Supplied records Start Marker
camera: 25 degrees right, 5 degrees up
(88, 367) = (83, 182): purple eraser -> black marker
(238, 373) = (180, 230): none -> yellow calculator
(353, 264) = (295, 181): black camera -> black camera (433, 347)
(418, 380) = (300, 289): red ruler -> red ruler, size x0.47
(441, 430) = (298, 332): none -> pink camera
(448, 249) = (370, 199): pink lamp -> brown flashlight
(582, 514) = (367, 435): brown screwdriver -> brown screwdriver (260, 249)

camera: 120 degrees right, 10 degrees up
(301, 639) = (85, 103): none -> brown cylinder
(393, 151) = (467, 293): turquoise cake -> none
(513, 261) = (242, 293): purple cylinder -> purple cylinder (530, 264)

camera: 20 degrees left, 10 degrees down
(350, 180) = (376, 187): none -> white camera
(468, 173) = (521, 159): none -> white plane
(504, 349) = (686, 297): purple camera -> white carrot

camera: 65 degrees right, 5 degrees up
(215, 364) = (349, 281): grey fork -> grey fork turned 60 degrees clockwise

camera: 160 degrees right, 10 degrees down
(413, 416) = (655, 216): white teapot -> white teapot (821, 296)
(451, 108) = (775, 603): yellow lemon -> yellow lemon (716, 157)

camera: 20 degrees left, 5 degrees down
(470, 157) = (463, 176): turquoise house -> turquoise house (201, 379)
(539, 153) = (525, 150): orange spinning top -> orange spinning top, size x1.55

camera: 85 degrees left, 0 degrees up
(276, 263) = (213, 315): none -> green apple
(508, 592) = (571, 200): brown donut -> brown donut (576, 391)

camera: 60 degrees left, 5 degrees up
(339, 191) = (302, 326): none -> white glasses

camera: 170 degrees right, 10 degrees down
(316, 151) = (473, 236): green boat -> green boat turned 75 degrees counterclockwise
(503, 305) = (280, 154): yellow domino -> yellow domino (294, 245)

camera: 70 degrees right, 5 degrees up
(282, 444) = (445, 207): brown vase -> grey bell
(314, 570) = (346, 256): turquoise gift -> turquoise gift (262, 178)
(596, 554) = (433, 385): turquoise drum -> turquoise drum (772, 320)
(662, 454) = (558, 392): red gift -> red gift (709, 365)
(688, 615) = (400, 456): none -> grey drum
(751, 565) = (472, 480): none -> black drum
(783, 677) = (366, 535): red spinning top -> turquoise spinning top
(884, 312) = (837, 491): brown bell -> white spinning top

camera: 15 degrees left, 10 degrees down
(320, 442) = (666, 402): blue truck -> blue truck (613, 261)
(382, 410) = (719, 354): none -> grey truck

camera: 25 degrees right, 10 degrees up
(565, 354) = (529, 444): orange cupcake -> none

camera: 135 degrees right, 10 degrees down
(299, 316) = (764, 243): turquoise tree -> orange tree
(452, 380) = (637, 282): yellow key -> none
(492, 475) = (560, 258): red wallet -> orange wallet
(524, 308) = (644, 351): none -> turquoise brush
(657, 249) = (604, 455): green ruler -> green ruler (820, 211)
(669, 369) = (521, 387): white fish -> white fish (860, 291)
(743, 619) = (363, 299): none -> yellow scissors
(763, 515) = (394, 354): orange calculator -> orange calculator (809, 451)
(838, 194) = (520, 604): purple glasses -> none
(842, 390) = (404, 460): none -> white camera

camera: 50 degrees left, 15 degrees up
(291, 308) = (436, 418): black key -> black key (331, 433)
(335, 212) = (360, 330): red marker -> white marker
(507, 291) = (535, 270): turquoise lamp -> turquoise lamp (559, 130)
Supplied records End Marker
=== What this task involves ===
What you give back must be the stretch above, starting at the line with "(539, 153) = (525, 150): orange" and ending at the line with "camera: 170 degrees right, 10 degrees down", copied exactly.

=== Result of this task ===
(539, 153) = (525, 150): orange spinning top -> orange spinning top, size x1.55

camera: 85 degrees left, 0 degrees up
(276, 263) = (213, 315): none -> green apple
(508, 592) = (571, 200): brown donut -> brown donut (576, 391)

camera: 60 degrees left, 5 degrees up
(339, 191) = (302, 326): none -> white glasses

camera: 170 degrees right, 10 degrees down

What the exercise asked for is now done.